- Exercise prompt -
Once the images are set aside, write out the rest of the records exactly.

[Data extracted from a collection]
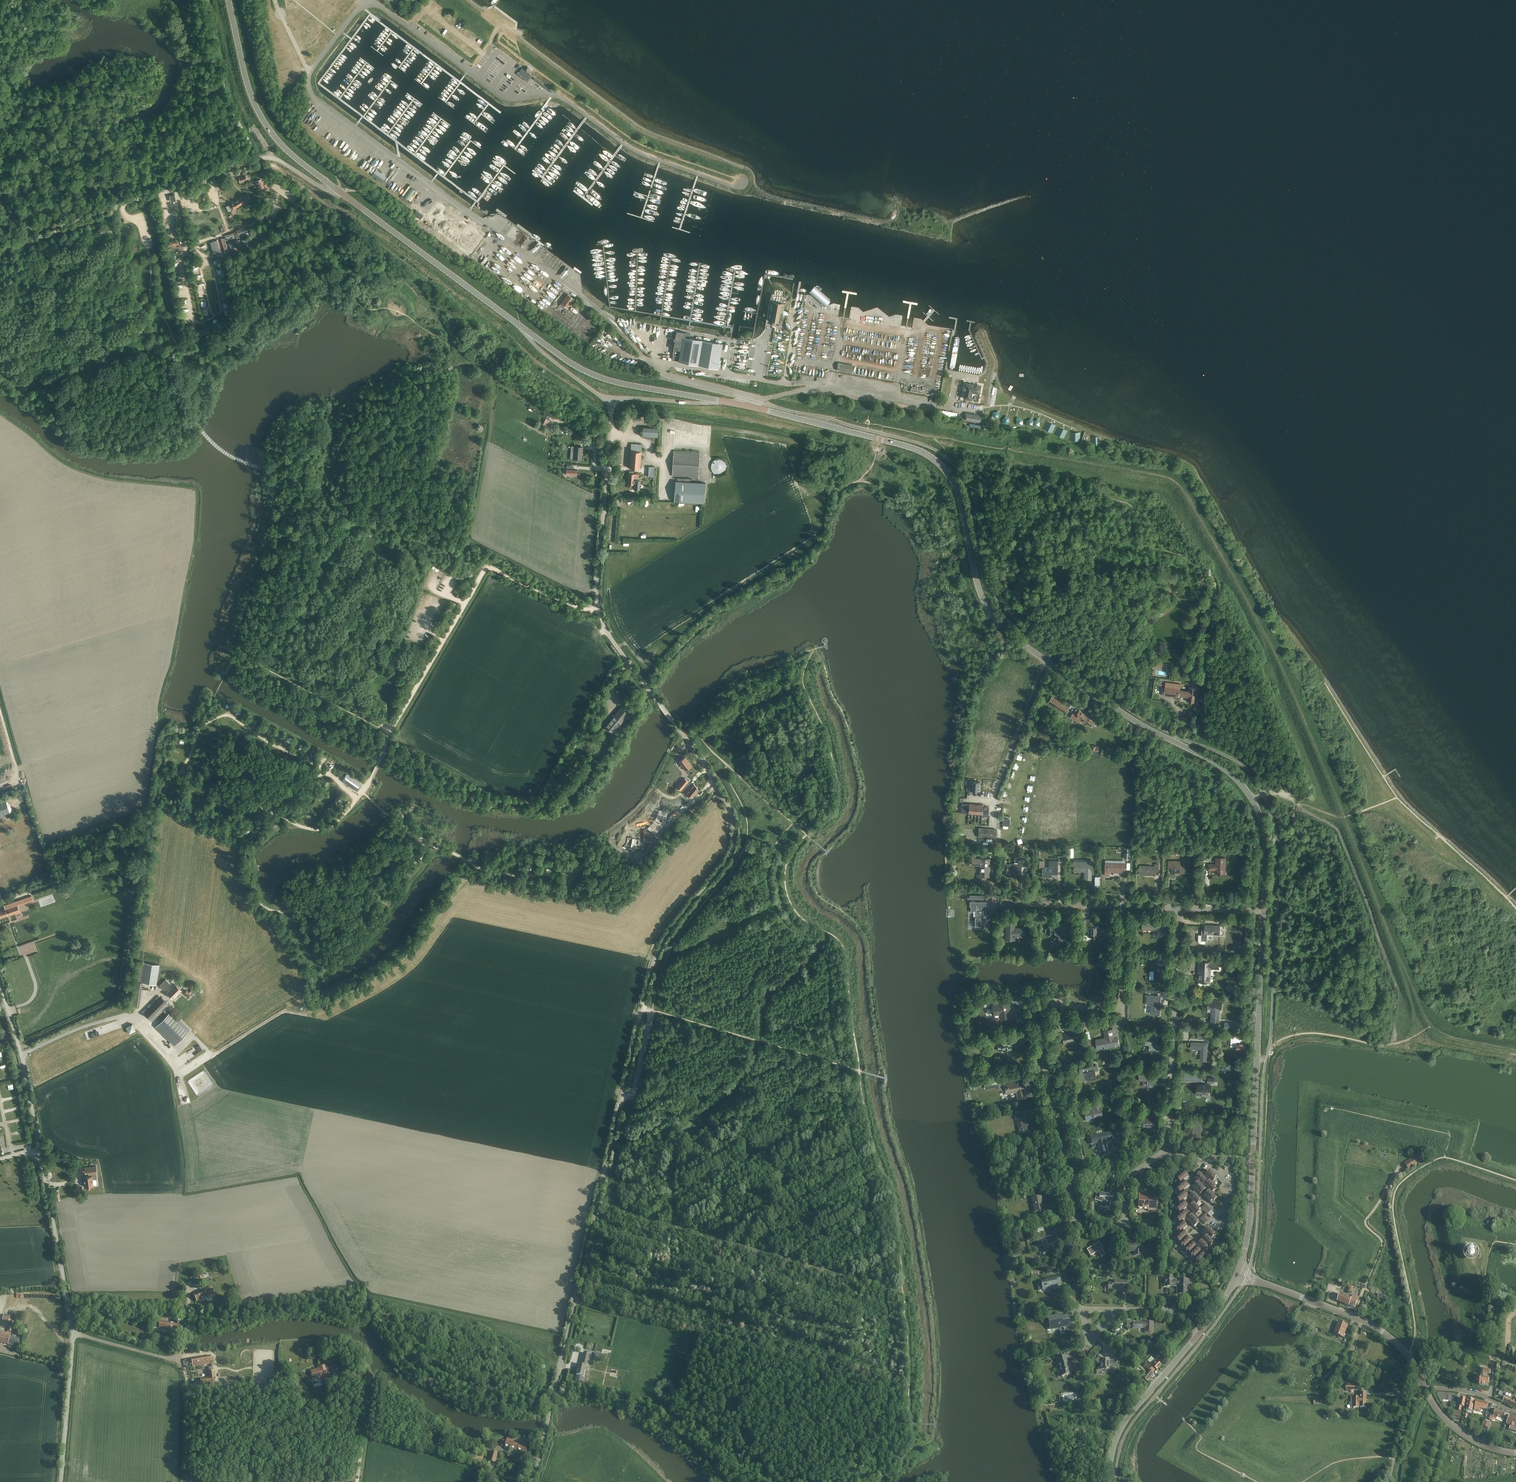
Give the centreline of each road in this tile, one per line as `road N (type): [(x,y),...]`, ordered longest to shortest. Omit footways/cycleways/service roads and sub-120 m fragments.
road 1 (residential): [(549,1415),(652,964),(672,925),(727,858),(735,834),(708,770),(601,617),(612,401)]
road 2 (secondary): [(1264,911),(1263,825),(1248,792),(1213,761),(1142,726),(995,620),(944,466),(915,448),(746,406)]
road 3 (unclassified): [(0,206),(15,222),(42,229),(266,157),(339,191)]
road 4 (residential): [(1065,1176),(1036,1009),(1121,1005),(1126,907)]
road 5 (track): [(717,786),(633,874),(600,866),(540,875),(491,872),(415,833)]
road 6 (track): [(358,797),(231,716),(206,723),(185,774),(211,793),(270,812)]
road 7 (track): [(270,812),(245,858),(256,899),(270,910),(332,896),(400,843),(430,846)]
road 8 (unclassified): [(74,1334),(21,1055)]
road 9 (residential): [(1167,1156),(1180,908)]
road 10 (secondary): [(1253,1159),(1264,911)]
road 11 (secondary): [(339,191),(268,130),(229,0)]
road 12 (secondary): [(520,326),(339,191)]
road 13 (track): [(379,761),(487,568)]
road 14 (secondary): [(718,400),(609,380),(520,326)]
road 15 (tertiary): [(1425,1388),(1405,1354),(1371,1325),(1258,1282)]
road 16 (secondary): [(1108,1481),(1116,1436),(1200,1332)]
road 17 (unclassified): [(62,1481),(74,1334)]
road 18 (residential): [(1490,1398),(1478,1272)]
road 19 (residential): [(1004,903),(1126,907)]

- Answer for the task -
Give the centreline of each road in this tile, one per line as `road N (type): [(x,y),...]`, ordered longest to shortest. Omit footways/cycleways/service roads and sub-120 m fragments.
road 1 (residential): [(549,1415),(652,964),(672,925),(727,858),(735,834),(708,770),(601,617),(612,401)]
road 2 (secondary): [(1264,911),(1263,825),(1248,792),(1213,761),(1142,726),(995,620),(944,466),(915,448),(746,406)]
road 3 (unclassified): [(0,206),(15,222),(42,229),(266,157),(339,191)]
road 4 (residential): [(1065,1176),(1036,1009),(1121,1005),(1126,907)]
road 5 (track): [(717,786),(633,874),(600,866),(540,875),(491,872),(415,833)]
road 6 (track): [(358,797),(231,716),(206,723),(185,774),(211,793),(270,812)]
road 7 (track): [(270,812),(245,858),(256,899),(270,910),(332,896),(400,843),(430,846)]
road 8 (unclassified): [(74,1334),(21,1055)]
road 9 (residential): [(1167,1156),(1180,908)]
road 10 (secondary): [(1253,1159),(1264,911)]
road 11 (secondary): [(339,191),(268,130),(229,0)]
road 12 (secondary): [(520,326),(339,191)]
road 13 (track): [(379,761),(487,568)]
road 14 (secondary): [(718,400),(609,380),(520,326)]
road 15 (tertiary): [(1425,1388),(1405,1354),(1371,1325),(1258,1282)]
road 16 (secondary): [(1108,1481),(1116,1436),(1200,1332)]
road 17 (unclassified): [(62,1481),(74,1334)]
road 18 (residential): [(1490,1398),(1478,1272)]
road 19 (residential): [(1004,903),(1126,907)]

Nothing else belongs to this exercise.